--- START ---

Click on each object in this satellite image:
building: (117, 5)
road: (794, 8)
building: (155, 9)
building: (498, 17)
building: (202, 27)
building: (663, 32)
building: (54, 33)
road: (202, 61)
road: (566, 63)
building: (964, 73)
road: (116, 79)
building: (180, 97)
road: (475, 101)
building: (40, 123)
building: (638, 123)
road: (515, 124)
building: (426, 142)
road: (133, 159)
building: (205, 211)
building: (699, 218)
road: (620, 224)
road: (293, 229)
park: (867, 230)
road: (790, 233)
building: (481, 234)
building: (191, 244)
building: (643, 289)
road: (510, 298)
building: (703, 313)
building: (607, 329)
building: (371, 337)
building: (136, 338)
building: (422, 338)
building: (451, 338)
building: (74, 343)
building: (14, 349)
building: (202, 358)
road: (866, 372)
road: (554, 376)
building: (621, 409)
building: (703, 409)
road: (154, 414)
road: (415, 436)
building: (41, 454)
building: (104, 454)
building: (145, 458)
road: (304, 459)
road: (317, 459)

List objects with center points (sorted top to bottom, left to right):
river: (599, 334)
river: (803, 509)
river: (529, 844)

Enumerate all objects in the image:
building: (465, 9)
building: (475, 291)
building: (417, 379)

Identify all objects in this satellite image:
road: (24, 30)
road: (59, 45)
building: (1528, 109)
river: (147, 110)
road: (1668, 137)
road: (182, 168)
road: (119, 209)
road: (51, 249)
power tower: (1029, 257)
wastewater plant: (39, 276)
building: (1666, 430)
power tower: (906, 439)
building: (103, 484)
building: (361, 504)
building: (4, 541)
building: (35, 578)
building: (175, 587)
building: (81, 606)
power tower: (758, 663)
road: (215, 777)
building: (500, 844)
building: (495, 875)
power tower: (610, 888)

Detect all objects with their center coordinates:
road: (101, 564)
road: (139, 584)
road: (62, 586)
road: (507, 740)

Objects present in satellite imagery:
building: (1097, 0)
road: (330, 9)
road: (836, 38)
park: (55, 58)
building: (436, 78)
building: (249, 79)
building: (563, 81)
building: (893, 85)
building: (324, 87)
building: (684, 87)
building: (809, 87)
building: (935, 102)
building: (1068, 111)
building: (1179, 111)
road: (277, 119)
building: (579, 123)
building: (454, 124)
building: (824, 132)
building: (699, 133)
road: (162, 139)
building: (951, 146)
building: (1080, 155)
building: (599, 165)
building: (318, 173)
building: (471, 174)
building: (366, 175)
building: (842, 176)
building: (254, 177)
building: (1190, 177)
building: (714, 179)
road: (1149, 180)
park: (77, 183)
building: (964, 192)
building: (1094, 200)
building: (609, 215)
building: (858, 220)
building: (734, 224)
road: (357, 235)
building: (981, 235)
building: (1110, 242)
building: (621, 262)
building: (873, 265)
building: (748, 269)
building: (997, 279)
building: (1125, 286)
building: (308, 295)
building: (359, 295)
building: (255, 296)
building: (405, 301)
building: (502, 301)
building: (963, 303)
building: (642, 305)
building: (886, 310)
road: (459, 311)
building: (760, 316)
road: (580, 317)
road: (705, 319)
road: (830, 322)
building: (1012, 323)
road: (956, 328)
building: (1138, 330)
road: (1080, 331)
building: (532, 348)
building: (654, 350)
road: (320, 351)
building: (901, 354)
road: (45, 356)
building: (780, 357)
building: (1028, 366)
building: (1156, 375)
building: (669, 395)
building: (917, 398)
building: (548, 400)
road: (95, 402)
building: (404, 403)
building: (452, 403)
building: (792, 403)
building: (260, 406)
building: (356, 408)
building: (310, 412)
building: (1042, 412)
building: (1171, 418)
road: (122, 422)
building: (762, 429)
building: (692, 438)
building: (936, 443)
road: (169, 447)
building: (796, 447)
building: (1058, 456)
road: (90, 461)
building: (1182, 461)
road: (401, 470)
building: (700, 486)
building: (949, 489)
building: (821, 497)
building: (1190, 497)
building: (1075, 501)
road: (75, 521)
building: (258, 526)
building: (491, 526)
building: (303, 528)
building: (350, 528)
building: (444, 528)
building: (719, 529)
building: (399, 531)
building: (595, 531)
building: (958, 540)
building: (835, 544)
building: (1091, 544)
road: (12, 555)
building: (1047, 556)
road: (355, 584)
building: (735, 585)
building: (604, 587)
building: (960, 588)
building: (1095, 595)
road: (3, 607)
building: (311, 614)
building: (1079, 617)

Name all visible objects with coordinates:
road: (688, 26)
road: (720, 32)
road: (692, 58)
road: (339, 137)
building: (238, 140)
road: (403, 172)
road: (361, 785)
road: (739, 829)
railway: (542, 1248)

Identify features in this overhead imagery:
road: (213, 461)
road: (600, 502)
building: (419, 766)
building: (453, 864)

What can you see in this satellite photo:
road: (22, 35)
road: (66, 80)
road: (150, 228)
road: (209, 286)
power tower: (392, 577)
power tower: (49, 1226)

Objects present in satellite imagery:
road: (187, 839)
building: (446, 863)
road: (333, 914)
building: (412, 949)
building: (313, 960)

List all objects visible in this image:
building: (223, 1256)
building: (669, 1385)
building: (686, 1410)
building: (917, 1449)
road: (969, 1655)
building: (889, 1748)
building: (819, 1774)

--- END ---

All lines from the one holding "Name all visible" through the final line of the material must be set down exactly, and nothing else may be added.

Name all visible objects with coordinates:
road: (688, 26)
road: (720, 32)
road: (692, 58)
road: (339, 137)
building: (238, 140)
road: (403, 172)
road: (361, 785)
road: (739, 829)
railway: (542, 1248)

Identify features in this overhead imagery:
road: (213, 461)
road: (600, 502)
building: (419, 766)
building: (453, 864)

What can you see in this satellite photo:
road: (22, 35)
road: (66, 80)
road: (150, 228)
road: (209, 286)
power tower: (392, 577)
power tower: (49, 1226)

Objects present in satellite imagery:
road: (187, 839)
building: (446, 863)
road: (333, 914)
building: (412, 949)
building: (313, 960)

List all objects visible in this image:
building: (223, 1256)
building: (669, 1385)
building: (686, 1410)
building: (917, 1449)
road: (969, 1655)
building: (889, 1748)
building: (819, 1774)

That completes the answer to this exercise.